STUDY MATERIAL>
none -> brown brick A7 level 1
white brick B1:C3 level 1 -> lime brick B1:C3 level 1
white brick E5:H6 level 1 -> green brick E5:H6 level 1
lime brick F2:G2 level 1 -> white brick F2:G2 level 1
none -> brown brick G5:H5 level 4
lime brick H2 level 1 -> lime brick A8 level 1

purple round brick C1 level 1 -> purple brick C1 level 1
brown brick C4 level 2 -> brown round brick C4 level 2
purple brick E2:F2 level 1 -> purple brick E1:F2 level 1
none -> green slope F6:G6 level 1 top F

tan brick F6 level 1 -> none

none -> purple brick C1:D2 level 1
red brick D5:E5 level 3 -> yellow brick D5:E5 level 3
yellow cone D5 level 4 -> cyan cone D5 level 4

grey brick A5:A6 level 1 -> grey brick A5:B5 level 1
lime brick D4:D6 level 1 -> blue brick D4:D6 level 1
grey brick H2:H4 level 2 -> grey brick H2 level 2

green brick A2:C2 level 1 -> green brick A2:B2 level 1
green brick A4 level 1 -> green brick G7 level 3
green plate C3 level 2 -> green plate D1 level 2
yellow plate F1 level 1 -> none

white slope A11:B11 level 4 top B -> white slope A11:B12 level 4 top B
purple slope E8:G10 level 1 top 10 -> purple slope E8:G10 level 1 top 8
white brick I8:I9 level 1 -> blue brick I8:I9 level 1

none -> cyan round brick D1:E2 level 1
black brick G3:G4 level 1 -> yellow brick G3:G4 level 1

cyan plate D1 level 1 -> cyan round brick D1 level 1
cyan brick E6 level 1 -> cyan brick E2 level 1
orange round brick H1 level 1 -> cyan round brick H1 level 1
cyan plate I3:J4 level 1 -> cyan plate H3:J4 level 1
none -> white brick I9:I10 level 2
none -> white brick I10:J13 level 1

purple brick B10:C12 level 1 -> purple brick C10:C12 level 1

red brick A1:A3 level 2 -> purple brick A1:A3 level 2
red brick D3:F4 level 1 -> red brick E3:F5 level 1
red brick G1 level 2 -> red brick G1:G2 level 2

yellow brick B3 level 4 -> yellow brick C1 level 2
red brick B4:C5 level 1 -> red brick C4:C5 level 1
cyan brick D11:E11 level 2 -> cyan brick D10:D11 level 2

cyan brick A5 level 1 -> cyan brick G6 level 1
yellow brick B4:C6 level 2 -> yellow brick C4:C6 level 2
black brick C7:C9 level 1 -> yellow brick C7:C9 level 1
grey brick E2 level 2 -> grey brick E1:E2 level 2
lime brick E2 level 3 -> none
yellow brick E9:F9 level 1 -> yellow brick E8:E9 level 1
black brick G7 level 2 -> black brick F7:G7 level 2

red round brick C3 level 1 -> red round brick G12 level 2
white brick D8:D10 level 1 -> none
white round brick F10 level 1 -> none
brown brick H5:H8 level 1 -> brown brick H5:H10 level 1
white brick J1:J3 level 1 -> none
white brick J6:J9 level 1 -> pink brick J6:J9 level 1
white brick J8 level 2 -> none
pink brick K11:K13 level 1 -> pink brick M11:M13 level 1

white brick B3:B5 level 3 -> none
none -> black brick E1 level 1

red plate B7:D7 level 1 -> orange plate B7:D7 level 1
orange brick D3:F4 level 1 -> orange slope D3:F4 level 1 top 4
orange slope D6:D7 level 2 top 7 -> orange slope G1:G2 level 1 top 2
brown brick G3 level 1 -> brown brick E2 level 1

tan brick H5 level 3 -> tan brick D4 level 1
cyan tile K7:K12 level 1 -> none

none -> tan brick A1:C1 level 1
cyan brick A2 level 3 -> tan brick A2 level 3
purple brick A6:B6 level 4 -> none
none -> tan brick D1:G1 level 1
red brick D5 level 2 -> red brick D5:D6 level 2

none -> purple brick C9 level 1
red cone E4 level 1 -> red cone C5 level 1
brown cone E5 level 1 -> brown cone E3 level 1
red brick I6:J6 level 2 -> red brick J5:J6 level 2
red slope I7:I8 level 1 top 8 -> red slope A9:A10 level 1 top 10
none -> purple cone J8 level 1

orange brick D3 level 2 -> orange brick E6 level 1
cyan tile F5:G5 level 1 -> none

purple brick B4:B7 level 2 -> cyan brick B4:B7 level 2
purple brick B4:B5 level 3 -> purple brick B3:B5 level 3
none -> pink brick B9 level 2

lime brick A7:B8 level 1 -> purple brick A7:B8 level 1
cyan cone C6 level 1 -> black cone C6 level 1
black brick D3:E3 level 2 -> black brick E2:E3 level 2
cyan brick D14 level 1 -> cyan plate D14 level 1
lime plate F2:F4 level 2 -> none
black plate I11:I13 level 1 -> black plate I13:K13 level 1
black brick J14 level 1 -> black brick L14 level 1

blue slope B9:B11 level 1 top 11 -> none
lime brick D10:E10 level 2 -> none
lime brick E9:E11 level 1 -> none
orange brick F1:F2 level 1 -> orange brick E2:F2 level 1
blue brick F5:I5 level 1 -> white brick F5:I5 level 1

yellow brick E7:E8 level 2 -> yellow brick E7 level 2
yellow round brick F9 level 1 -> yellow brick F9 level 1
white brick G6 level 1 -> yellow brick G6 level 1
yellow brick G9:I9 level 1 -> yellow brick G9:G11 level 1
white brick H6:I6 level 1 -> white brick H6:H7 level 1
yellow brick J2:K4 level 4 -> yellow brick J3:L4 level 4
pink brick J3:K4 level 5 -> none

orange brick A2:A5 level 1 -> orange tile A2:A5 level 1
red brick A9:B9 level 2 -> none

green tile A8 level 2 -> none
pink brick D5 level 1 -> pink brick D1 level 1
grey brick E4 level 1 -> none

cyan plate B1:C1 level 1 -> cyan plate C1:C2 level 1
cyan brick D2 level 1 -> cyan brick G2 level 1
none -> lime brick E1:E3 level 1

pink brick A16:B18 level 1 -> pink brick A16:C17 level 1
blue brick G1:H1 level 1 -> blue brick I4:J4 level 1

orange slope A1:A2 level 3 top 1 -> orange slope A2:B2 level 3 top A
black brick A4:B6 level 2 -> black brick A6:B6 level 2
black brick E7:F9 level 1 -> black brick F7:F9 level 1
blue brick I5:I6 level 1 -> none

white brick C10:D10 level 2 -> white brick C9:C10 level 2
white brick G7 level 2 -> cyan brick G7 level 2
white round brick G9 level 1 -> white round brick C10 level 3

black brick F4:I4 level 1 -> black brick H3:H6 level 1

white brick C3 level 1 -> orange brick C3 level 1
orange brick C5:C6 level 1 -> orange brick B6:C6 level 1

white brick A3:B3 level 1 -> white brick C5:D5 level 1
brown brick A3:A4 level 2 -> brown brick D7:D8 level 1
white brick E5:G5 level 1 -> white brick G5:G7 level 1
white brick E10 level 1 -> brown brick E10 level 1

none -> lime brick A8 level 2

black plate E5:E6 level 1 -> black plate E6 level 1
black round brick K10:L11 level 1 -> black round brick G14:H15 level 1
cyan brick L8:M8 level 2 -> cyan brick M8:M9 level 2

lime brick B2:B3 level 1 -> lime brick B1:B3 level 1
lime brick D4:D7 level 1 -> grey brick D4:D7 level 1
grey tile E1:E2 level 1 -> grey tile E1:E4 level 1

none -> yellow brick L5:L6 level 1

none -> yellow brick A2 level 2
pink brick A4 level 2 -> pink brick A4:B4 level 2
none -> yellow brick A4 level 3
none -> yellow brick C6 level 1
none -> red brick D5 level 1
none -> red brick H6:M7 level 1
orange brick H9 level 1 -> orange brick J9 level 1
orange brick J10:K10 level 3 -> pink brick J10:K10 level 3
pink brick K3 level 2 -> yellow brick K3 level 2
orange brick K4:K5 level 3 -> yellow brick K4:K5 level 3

WHAT YOU NEED TO DO> Output all the lines above, matching them word for word.

RESULT FOR THIS TASK>
none -> brown brick A7 level 1
white brick B1:C3 level 1 -> lime brick B1:C3 level 1
white brick E5:H6 level 1 -> green brick E5:H6 level 1
lime brick F2:G2 level 1 -> white brick F2:G2 level 1
none -> brown brick G5:H5 level 4
lime brick H2 level 1 -> lime brick A8 level 1

purple round brick C1 level 1 -> purple brick C1 level 1
brown brick C4 level 2 -> brown round brick C4 level 2
purple brick E2:F2 level 1 -> purple brick E1:F2 level 1
none -> green slope F6:G6 level 1 top F

tan brick F6 level 1 -> none

none -> purple brick C1:D2 level 1
red brick D5:E5 level 3 -> yellow brick D5:E5 level 3
yellow cone D5 level 4 -> cyan cone D5 level 4

grey brick A5:A6 level 1 -> grey brick A5:B5 level 1
lime brick D4:D6 level 1 -> blue brick D4:D6 level 1
grey brick H2:H4 level 2 -> grey brick H2 level 2

green brick A2:C2 level 1 -> green brick A2:B2 level 1
green brick A4 level 1 -> green brick G7 level 3
green plate C3 level 2 -> green plate D1 level 2
yellow plate F1 level 1 -> none

white slope A11:B11 level 4 top B -> white slope A11:B12 level 4 top B
purple slope E8:G10 level 1 top 10 -> purple slope E8:G10 level 1 top 8
white brick I8:I9 level 1 -> blue brick I8:I9 level 1

none -> cyan round brick D1:E2 level 1
black brick G3:G4 level 1 -> yellow brick G3:G4 level 1

cyan plate D1 level 1 -> cyan round brick D1 level 1
cyan brick E6 level 1 -> cyan brick E2 level 1
orange round brick H1 level 1 -> cyan round brick H1 level 1
cyan plate I3:J4 level 1 -> cyan plate H3:J4 level 1
none -> white brick I9:I10 level 2
none -> white brick I10:J13 level 1

purple brick B10:C12 level 1 -> purple brick C10:C12 level 1

red brick A1:A3 level 2 -> purple brick A1:A3 level 2
red brick D3:F4 level 1 -> red brick E3:F5 level 1
red brick G1 level 2 -> red brick G1:G2 level 2

yellow brick B3 level 4 -> yellow brick C1 level 2
red brick B4:C5 level 1 -> red brick C4:C5 level 1
cyan brick D11:E11 level 2 -> cyan brick D10:D11 level 2

cyan brick A5 level 1 -> cyan brick G6 level 1
yellow brick B4:C6 level 2 -> yellow brick C4:C6 level 2
black brick C7:C9 level 1 -> yellow brick C7:C9 level 1
grey brick E2 level 2 -> grey brick E1:E2 level 2
lime brick E2 level 3 -> none
yellow brick E9:F9 level 1 -> yellow brick E8:E9 level 1
black brick G7 level 2 -> black brick F7:G7 level 2

red round brick C3 level 1 -> red round brick G12 level 2
white brick D8:D10 level 1 -> none
white round brick F10 level 1 -> none
brown brick H5:H8 level 1 -> brown brick H5:H10 level 1
white brick J1:J3 level 1 -> none
white brick J6:J9 level 1 -> pink brick J6:J9 level 1
white brick J8 level 2 -> none
pink brick K11:K13 level 1 -> pink brick M11:M13 level 1

white brick B3:B5 level 3 -> none
none -> black brick E1 level 1

red plate B7:D7 level 1 -> orange plate B7:D7 level 1
orange brick D3:F4 level 1 -> orange slope D3:F4 level 1 top 4
orange slope D6:D7 level 2 top 7 -> orange slope G1:G2 level 1 top 2
brown brick G3 level 1 -> brown brick E2 level 1

tan brick H5 level 3 -> tan brick D4 level 1
cyan tile K7:K12 level 1 -> none

none -> tan brick A1:C1 level 1
cyan brick A2 level 3 -> tan brick A2 level 3
purple brick A6:B6 level 4 -> none
none -> tan brick D1:G1 level 1
red brick D5 level 2 -> red brick D5:D6 level 2

none -> purple brick C9 level 1
red cone E4 level 1 -> red cone C5 level 1
brown cone E5 level 1 -> brown cone E3 level 1
red brick I6:J6 level 2 -> red brick J5:J6 level 2
red slope I7:I8 level 1 top 8 -> red slope A9:A10 level 1 top 10
none -> purple cone J8 level 1

orange brick D3 level 2 -> orange brick E6 level 1
cyan tile F5:G5 level 1 -> none

purple brick B4:B7 level 2 -> cyan brick B4:B7 level 2
purple brick B4:B5 level 3 -> purple brick B3:B5 level 3
none -> pink brick B9 level 2

lime brick A7:B8 level 1 -> purple brick A7:B8 level 1
cyan cone C6 level 1 -> black cone C6 level 1
black brick D3:E3 level 2 -> black brick E2:E3 level 2
cyan brick D14 level 1 -> cyan plate D14 level 1
lime plate F2:F4 level 2 -> none
black plate I11:I13 level 1 -> black plate I13:K13 level 1
black brick J14 level 1 -> black brick L14 level 1

blue slope B9:B11 level 1 top 11 -> none
lime brick D10:E10 level 2 -> none
lime brick E9:E11 level 1 -> none
orange brick F1:F2 level 1 -> orange brick E2:F2 level 1
blue brick F5:I5 level 1 -> white brick F5:I5 level 1

yellow brick E7:E8 level 2 -> yellow brick E7 level 2
yellow round brick F9 level 1 -> yellow brick F9 level 1
white brick G6 level 1 -> yellow brick G6 level 1
yellow brick G9:I9 level 1 -> yellow brick G9:G11 level 1
white brick H6:I6 level 1 -> white brick H6:H7 level 1
yellow brick J2:K4 level 4 -> yellow brick J3:L4 level 4
pink brick J3:K4 level 5 -> none

orange brick A2:A5 level 1 -> orange tile A2:A5 level 1
red brick A9:B9 level 2 -> none

green tile A8 level 2 -> none
pink brick D5 level 1 -> pink brick D1 level 1
grey brick E4 level 1 -> none

cyan plate B1:C1 level 1 -> cyan plate C1:C2 level 1
cyan brick D2 level 1 -> cyan brick G2 level 1
none -> lime brick E1:E3 level 1

pink brick A16:B18 level 1 -> pink brick A16:C17 level 1
blue brick G1:H1 level 1 -> blue brick I4:J4 level 1

orange slope A1:A2 level 3 top 1 -> orange slope A2:B2 level 3 top A
black brick A4:B6 level 2 -> black brick A6:B6 level 2
black brick E7:F9 level 1 -> black brick F7:F9 level 1
blue brick I5:I6 level 1 -> none

white brick C10:D10 level 2 -> white brick C9:C10 level 2
white brick G7 level 2 -> cyan brick G7 level 2
white round brick G9 level 1 -> white round brick C10 level 3

black brick F4:I4 level 1 -> black brick H3:H6 level 1

white brick C3 level 1 -> orange brick C3 level 1
orange brick C5:C6 level 1 -> orange brick B6:C6 level 1

white brick A3:B3 level 1 -> white brick C5:D5 level 1
brown brick A3:A4 level 2 -> brown brick D7:D8 level 1
white brick E5:G5 level 1 -> white brick G5:G7 level 1
white brick E10 level 1 -> brown brick E10 level 1

none -> lime brick A8 level 2

black plate E5:E6 level 1 -> black plate E6 level 1
black round brick K10:L11 level 1 -> black round brick G14:H15 level 1
cyan brick L8:M8 level 2 -> cyan brick M8:M9 level 2

lime brick B2:B3 level 1 -> lime brick B1:B3 level 1
lime brick D4:D7 level 1 -> grey brick D4:D7 level 1
grey tile E1:E2 level 1 -> grey tile E1:E4 level 1

none -> yellow brick L5:L6 level 1

none -> yellow brick A2 level 2
pink brick A4 level 2 -> pink brick A4:B4 level 2
none -> yellow brick A4 level 3
none -> yellow brick C6 level 1
none -> red brick D5 level 1
none -> red brick H6:M7 level 1
orange brick H9 level 1 -> orange brick J9 level 1
orange brick J10:K10 level 3 -> pink brick J10:K10 level 3
pink brick K3 level 2 -> yellow brick K3 level 2
orange brick K4:K5 level 3 -> yellow brick K4:K5 level 3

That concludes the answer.